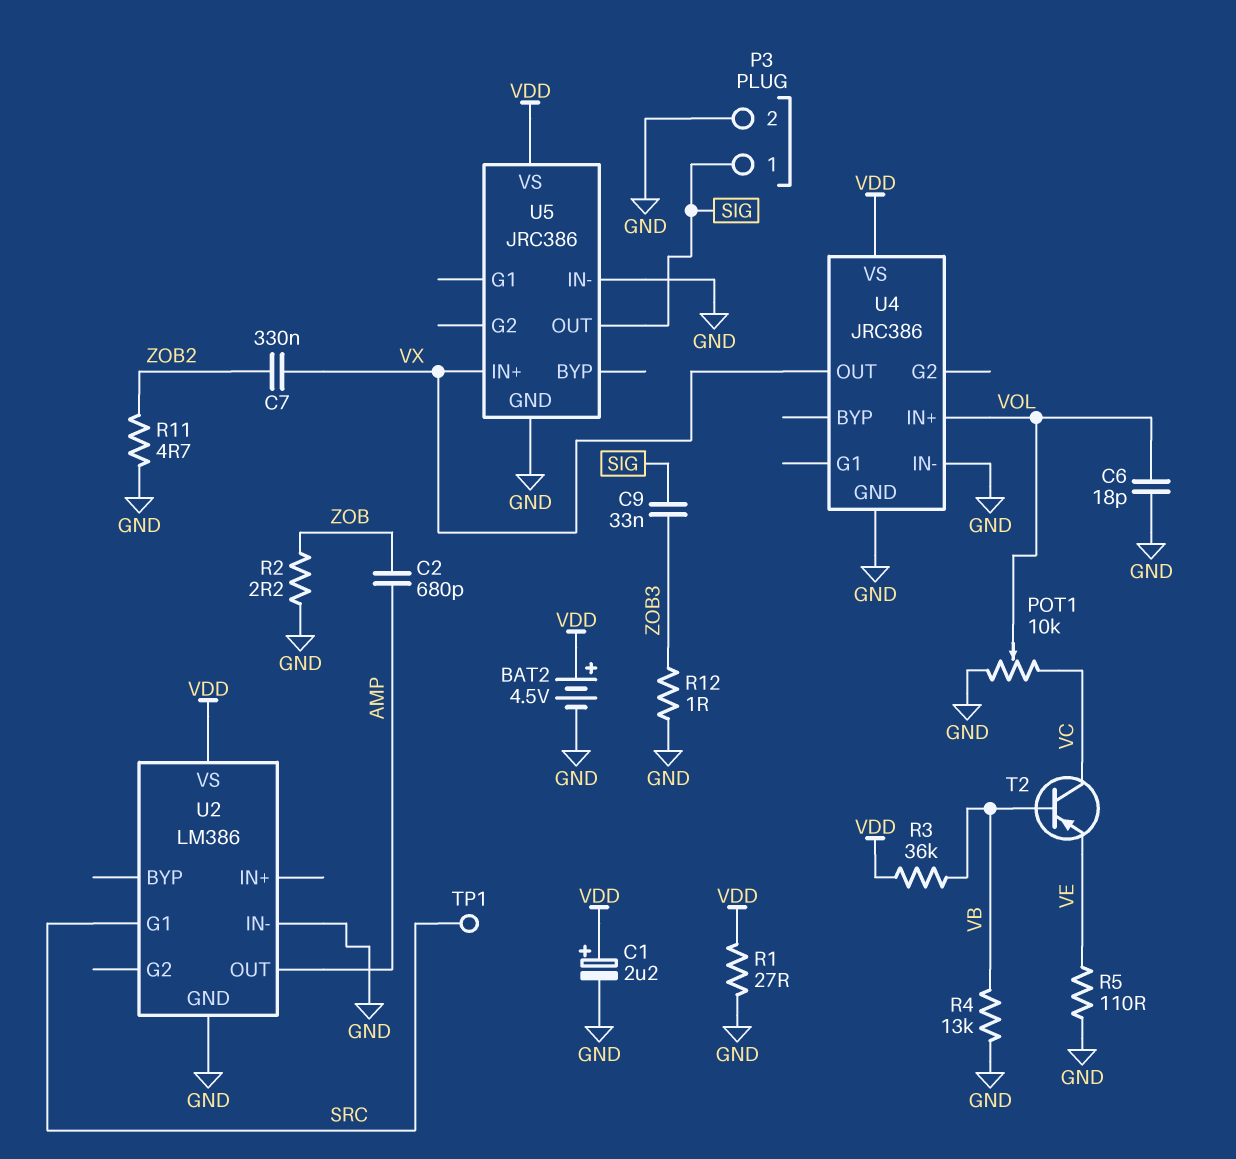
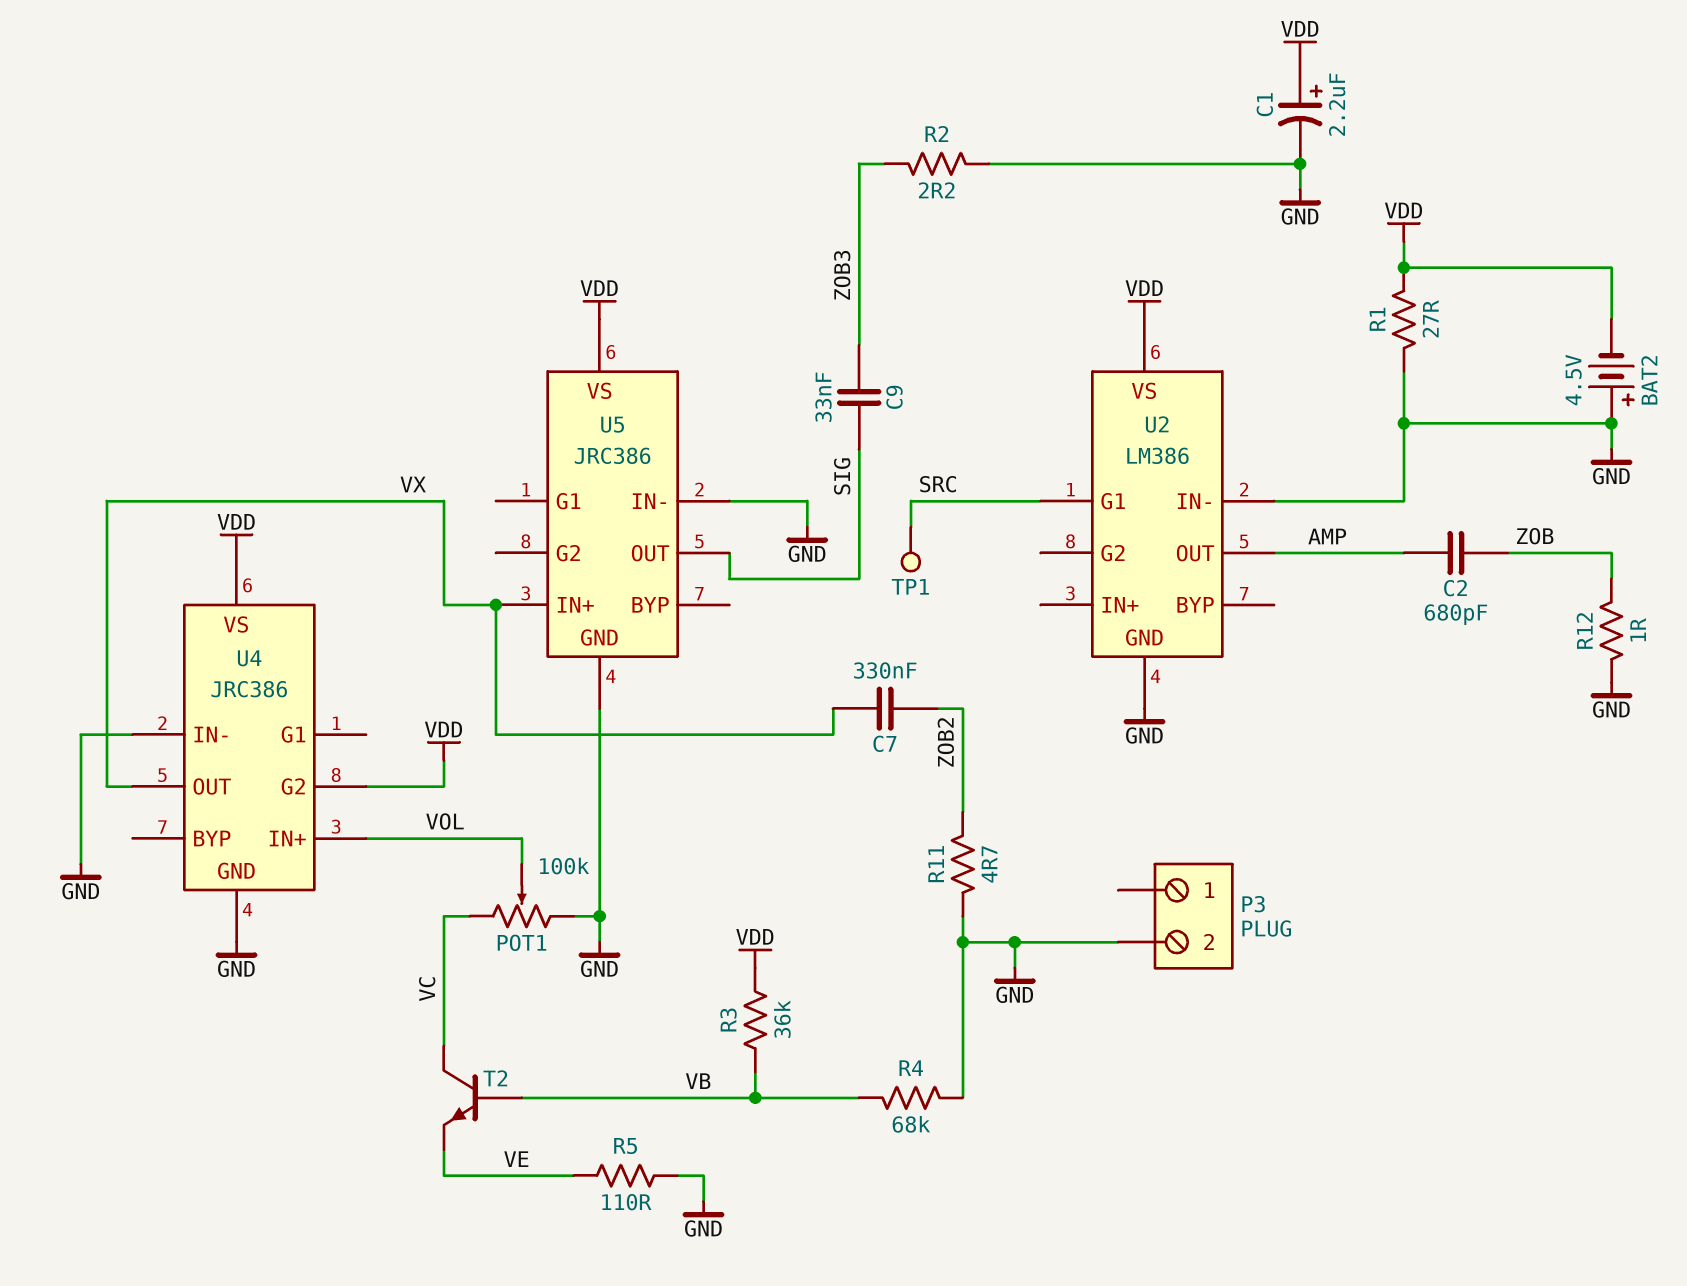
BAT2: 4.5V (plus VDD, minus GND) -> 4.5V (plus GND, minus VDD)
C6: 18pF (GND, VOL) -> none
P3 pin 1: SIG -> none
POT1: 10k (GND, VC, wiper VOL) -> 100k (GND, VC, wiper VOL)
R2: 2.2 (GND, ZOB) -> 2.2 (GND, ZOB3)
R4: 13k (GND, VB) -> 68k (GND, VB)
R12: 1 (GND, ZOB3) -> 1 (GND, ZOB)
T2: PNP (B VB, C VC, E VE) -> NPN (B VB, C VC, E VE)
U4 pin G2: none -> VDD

================

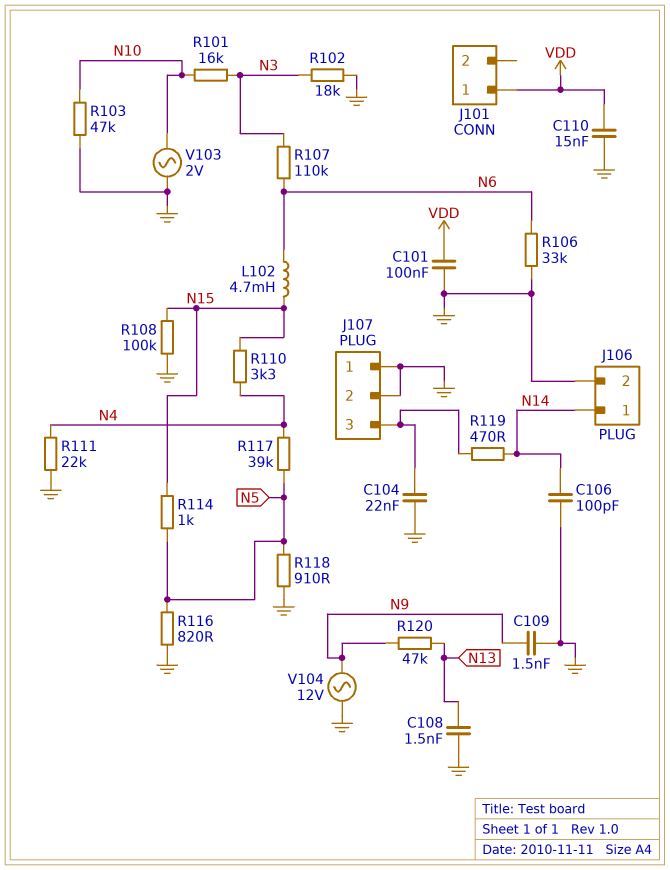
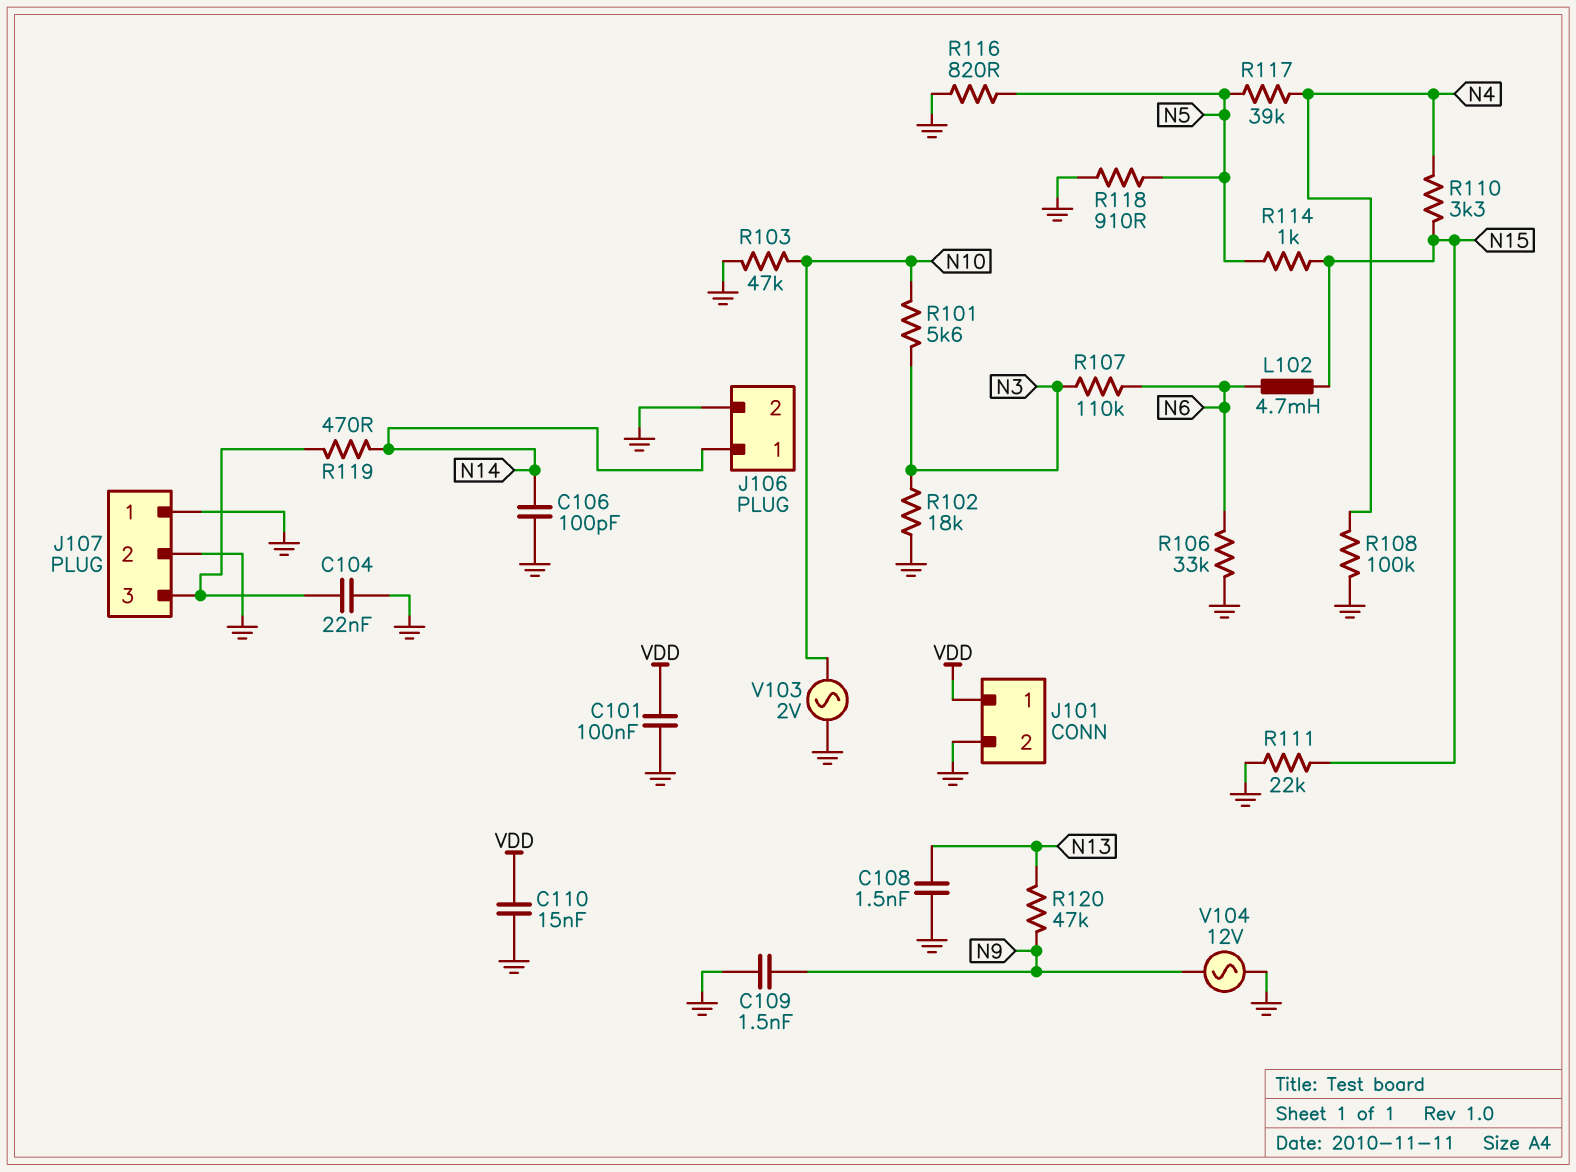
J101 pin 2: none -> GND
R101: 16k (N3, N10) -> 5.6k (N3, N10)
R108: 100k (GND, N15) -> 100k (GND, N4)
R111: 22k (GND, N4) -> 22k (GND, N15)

================

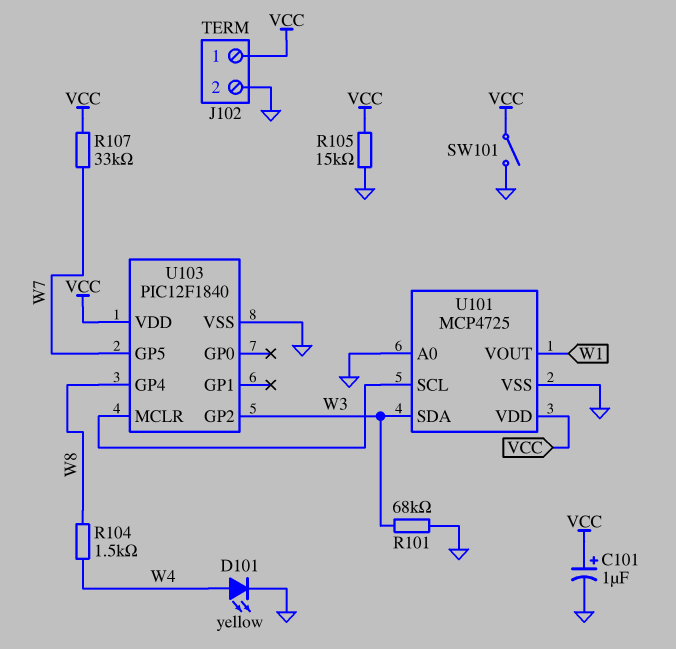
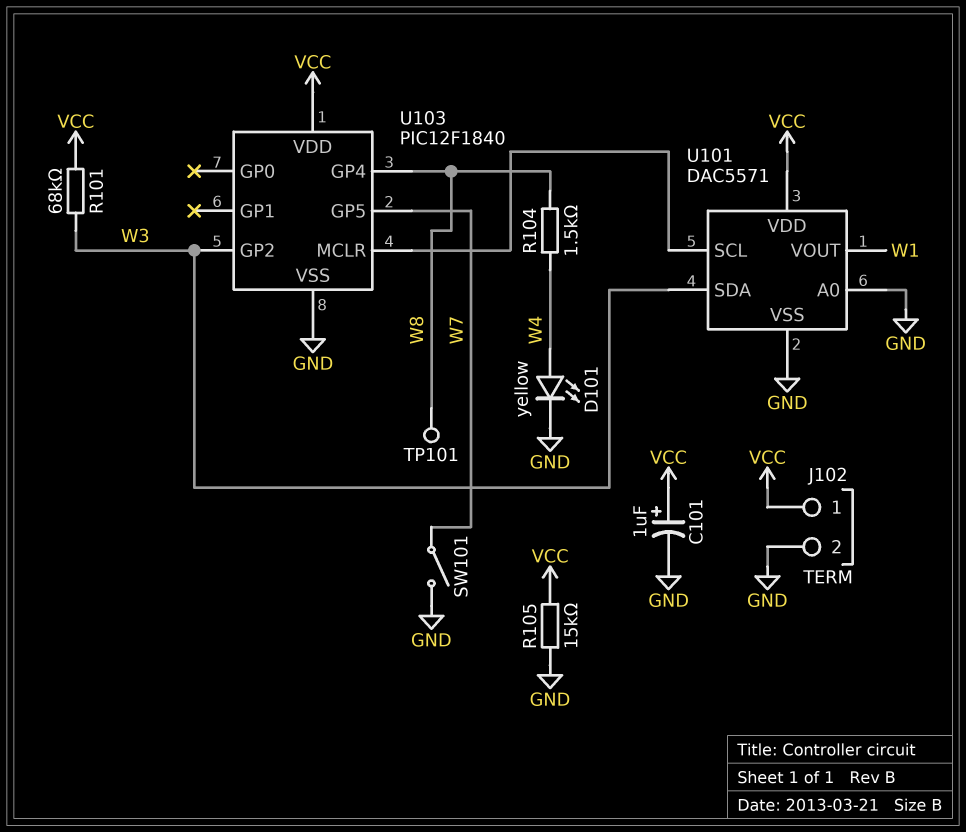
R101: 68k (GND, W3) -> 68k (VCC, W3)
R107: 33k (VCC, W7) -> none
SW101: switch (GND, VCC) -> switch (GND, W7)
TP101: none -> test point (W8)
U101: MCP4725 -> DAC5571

================

Filter the records above for "none" and copy every matching line.

C6: 18pF (GND, VOL) -> none
P3 pin 1: SIG -> none
U4 pin G2: none -> VDD
J101 pin 2: none -> GND
R107: 33k (VCC, W7) -> none
TP101: none -> test point (W8)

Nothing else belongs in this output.